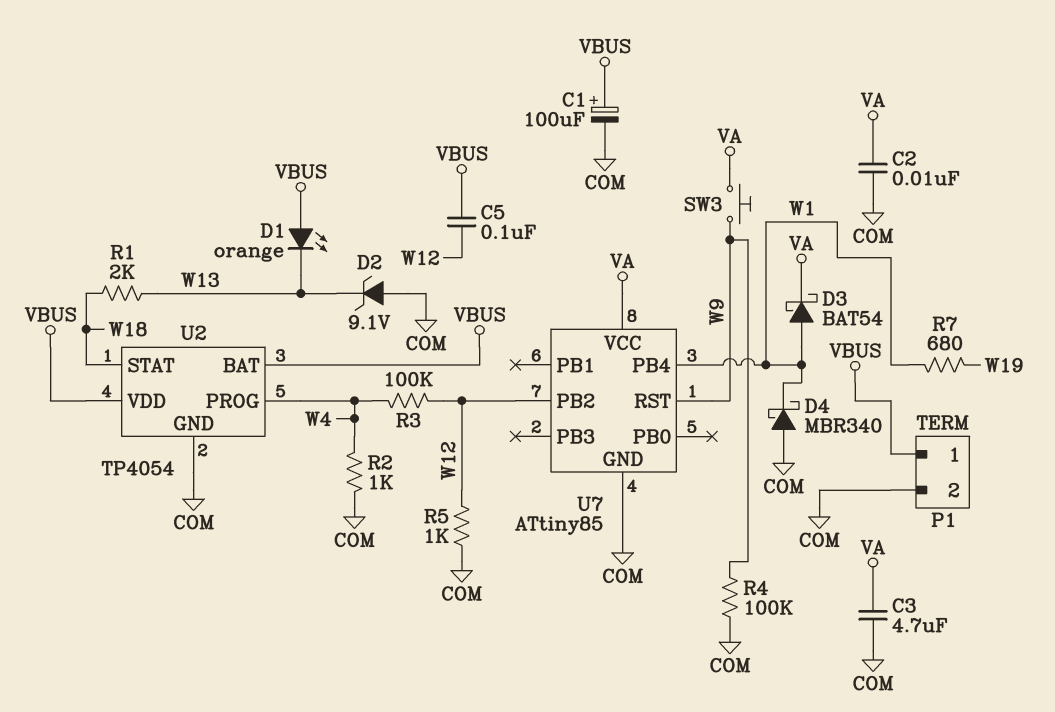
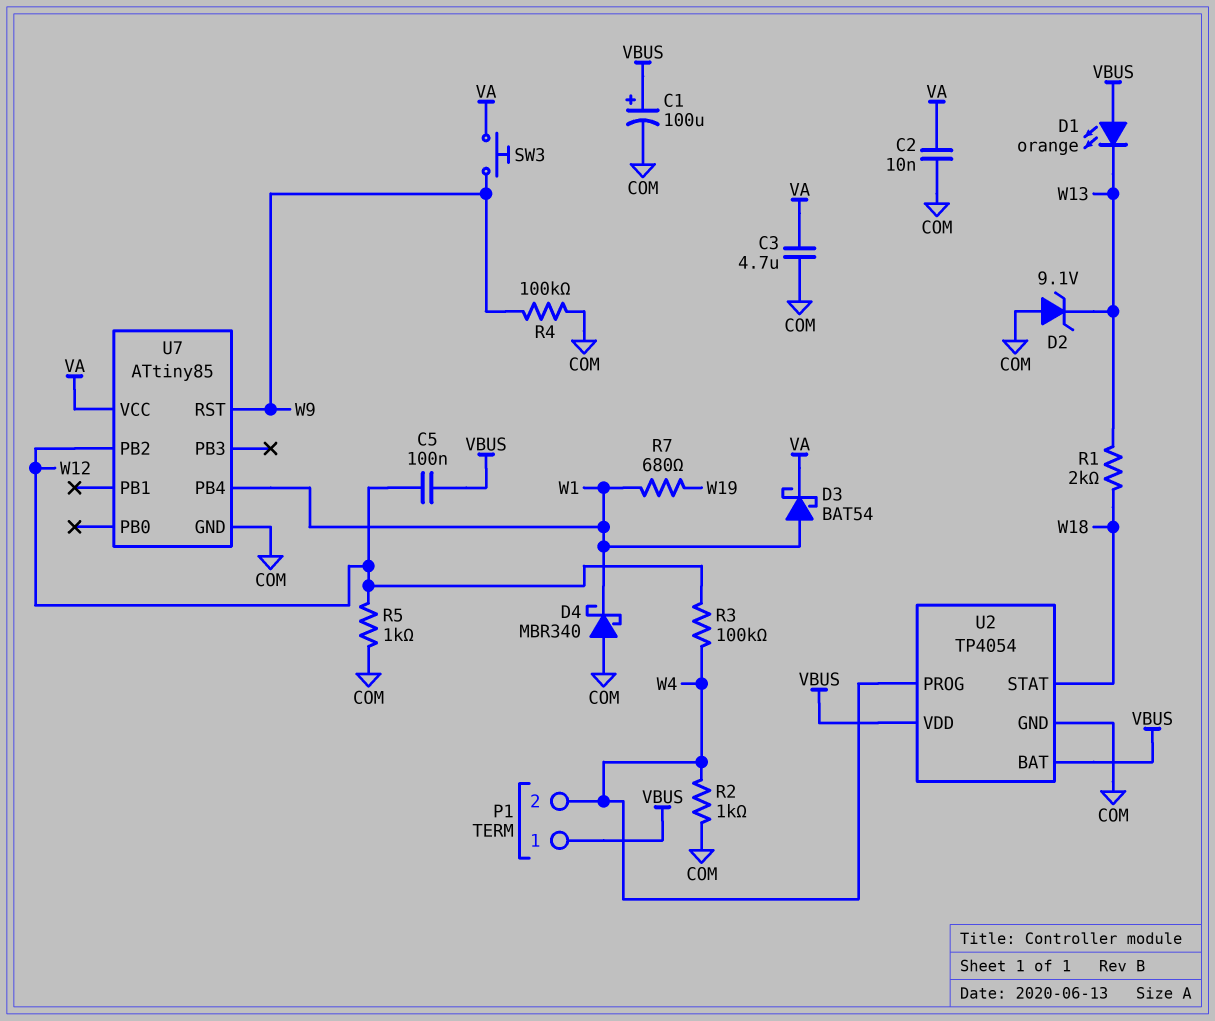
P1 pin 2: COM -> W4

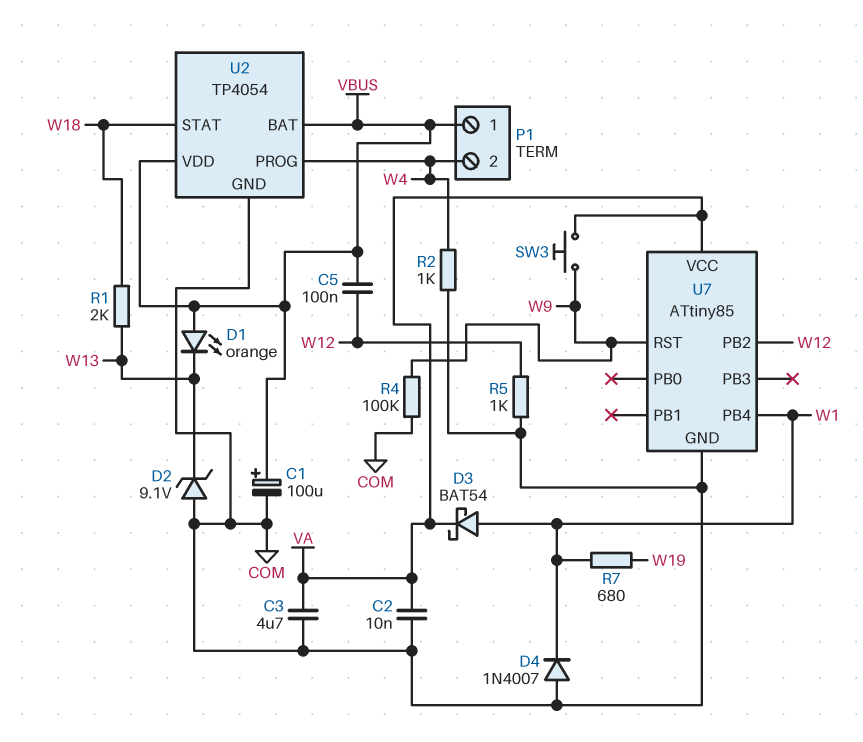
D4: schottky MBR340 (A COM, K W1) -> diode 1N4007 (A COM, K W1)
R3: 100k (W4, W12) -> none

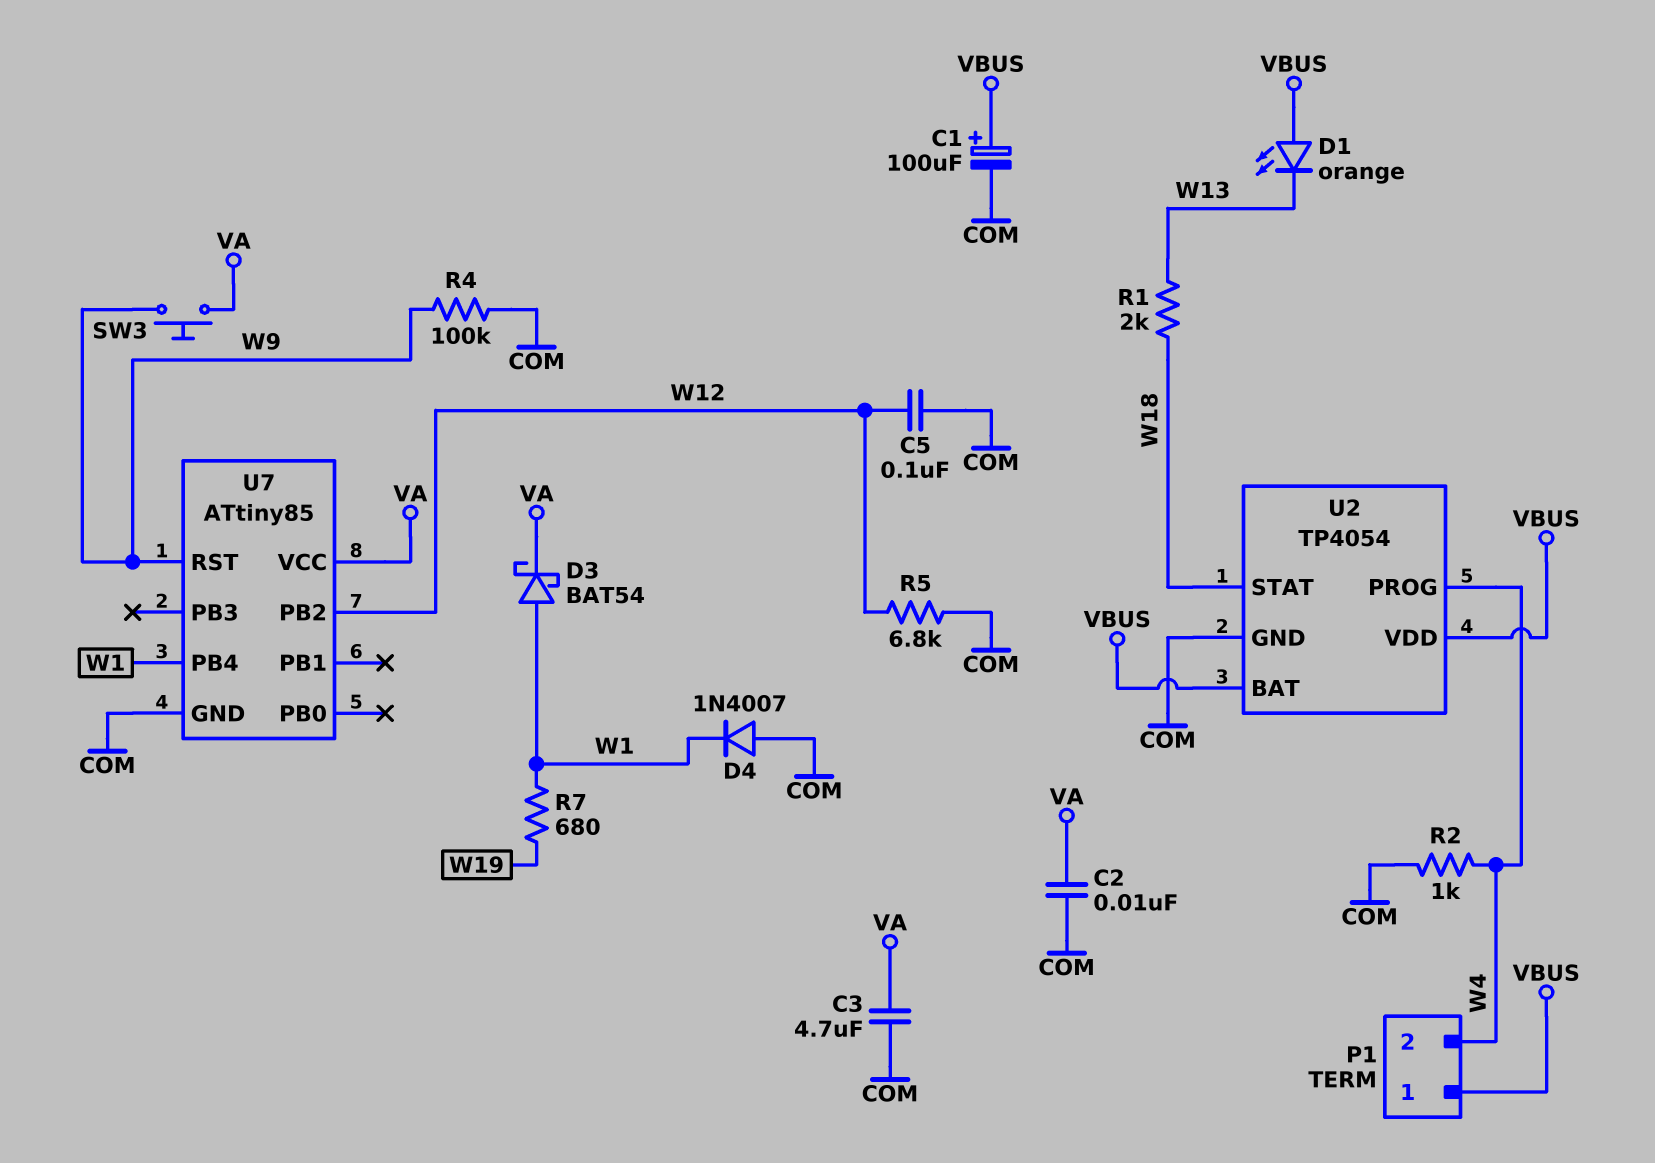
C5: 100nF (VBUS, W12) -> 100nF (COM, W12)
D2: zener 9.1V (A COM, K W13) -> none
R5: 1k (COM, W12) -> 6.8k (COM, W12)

• _AIM OF THE EXERCISE_:
Output exactly, and only, the lines running from the line containing "R3: 100k (W4, W12) -> none" to the last line of the entries above, omitting the pictures.

• _RESPONSE TO THE EXERCISE_:
R3: 100k (W4, W12) -> none

C5: 100nF (VBUS, W12) -> 100nF (COM, W12)
D2: zener 9.1V (A COM, K W13) -> none
R5: 1k (COM, W12) -> 6.8k (COM, W12)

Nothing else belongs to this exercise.